PROBLEM REQUIREMENTS -> Return exactly and only these lines: the first of the listing through the one containing "R3: 470 (N6, N15) -> none".
PROVIDED DATA section start
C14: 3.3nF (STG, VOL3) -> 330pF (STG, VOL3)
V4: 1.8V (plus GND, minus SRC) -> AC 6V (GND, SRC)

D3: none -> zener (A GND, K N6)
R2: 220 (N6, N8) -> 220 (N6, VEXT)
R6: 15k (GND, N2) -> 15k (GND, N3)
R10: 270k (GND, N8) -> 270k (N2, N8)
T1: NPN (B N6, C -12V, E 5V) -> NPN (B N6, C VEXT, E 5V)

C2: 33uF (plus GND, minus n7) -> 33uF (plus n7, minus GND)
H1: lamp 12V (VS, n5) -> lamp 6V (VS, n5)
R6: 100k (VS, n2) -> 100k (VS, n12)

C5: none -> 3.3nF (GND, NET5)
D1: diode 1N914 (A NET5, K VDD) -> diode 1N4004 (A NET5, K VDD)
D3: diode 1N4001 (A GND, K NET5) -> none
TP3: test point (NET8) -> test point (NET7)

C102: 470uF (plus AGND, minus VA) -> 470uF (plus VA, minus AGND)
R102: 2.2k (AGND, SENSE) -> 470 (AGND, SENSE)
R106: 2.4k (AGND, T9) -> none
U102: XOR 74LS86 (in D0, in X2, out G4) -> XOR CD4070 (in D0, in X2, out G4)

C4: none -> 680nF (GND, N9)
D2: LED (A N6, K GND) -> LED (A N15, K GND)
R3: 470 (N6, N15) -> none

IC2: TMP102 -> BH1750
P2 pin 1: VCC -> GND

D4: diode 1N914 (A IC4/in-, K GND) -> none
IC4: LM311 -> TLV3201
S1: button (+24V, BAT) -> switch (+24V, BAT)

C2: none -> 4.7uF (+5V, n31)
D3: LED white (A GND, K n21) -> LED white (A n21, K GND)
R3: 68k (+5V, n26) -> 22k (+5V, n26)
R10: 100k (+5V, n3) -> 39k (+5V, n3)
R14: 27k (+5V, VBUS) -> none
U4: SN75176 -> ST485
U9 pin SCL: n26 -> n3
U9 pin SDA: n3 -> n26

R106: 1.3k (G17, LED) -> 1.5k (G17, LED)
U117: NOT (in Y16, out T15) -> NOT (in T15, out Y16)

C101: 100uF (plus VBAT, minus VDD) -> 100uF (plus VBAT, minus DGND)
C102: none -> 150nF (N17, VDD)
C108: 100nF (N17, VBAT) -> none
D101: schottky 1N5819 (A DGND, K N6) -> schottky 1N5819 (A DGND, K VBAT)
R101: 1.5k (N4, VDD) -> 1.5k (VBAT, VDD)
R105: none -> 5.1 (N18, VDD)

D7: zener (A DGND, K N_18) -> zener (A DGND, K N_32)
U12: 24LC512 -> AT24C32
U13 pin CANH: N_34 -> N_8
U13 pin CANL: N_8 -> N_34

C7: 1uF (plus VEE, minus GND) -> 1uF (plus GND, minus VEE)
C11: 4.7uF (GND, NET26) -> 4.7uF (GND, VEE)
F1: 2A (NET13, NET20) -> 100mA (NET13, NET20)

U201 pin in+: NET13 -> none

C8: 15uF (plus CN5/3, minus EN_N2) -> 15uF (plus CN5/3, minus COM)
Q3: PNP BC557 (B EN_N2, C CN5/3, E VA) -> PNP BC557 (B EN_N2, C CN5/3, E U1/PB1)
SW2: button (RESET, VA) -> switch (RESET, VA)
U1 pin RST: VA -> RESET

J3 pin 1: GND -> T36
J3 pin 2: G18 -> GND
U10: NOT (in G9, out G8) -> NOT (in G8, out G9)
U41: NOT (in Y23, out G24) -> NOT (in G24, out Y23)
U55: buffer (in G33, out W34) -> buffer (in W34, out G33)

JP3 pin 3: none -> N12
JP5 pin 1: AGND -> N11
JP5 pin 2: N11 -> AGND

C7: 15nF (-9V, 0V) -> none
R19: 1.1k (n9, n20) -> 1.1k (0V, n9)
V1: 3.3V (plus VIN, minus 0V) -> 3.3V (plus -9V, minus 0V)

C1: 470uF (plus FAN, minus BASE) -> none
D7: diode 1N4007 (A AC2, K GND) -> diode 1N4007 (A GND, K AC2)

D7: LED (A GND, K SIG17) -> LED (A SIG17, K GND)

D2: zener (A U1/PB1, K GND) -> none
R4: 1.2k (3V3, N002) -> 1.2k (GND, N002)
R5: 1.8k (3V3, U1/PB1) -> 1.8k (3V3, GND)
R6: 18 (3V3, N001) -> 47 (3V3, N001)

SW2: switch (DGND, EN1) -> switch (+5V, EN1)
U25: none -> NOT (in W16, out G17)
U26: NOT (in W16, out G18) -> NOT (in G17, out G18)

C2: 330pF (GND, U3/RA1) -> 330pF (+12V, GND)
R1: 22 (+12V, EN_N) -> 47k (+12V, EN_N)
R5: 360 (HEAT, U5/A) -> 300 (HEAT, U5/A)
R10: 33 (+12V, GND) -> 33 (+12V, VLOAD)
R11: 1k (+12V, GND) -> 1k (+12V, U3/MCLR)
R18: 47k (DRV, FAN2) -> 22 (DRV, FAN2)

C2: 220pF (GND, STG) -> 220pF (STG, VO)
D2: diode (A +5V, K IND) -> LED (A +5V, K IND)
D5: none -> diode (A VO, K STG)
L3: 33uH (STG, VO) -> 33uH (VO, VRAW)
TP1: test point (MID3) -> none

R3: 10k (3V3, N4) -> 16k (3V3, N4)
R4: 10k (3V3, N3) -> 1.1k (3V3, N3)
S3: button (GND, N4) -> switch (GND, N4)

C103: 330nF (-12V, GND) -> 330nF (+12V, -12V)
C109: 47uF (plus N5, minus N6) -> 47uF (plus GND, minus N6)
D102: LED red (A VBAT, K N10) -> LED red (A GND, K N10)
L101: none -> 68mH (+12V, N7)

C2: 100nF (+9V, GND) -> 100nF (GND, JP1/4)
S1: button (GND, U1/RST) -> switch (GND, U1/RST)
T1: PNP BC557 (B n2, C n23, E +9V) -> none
PROVIDED DATA section end
ANSWER TO THE PROBLEM ->
C14: 3.3nF (STG, VOL3) -> 330pF (STG, VOL3)
V4: 1.8V (plus GND, minus SRC) -> AC 6V (GND, SRC)

D3: none -> zener (A GND, K N6)
R2: 220 (N6, N8) -> 220 (N6, VEXT)
R6: 15k (GND, N2) -> 15k (GND, N3)
R10: 270k (GND, N8) -> 270k (N2, N8)
T1: NPN (B N6, C -12V, E 5V) -> NPN (B N6, C VEXT, E 5V)

C2: 33uF (plus GND, minus n7) -> 33uF (plus n7, minus GND)
H1: lamp 12V (VS, n5) -> lamp 6V (VS, n5)
R6: 100k (VS, n2) -> 100k (VS, n12)

C5: none -> 3.3nF (GND, NET5)
D1: diode 1N914 (A NET5, K VDD) -> diode 1N4004 (A NET5, K VDD)
D3: diode 1N4001 (A GND, K NET5) -> none
TP3: test point (NET8) -> test point (NET7)

C102: 470uF (plus AGND, minus VA) -> 470uF (plus VA, minus AGND)
R102: 2.2k (AGND, SENSE) -> 470 (AGND, SENSE)
R106: 2.4k (AGND, T9) -> none
U102: XOR 74LS86 (in D0, in X2, out G4) -> XOR CD4070 (in D0, in X2, out G4)

C4: none -> 680nF (GND, N9)
D2: LED (A N6, K GND) -> LED (A N15, K GND)
R3: 470 (N6, N15) -> none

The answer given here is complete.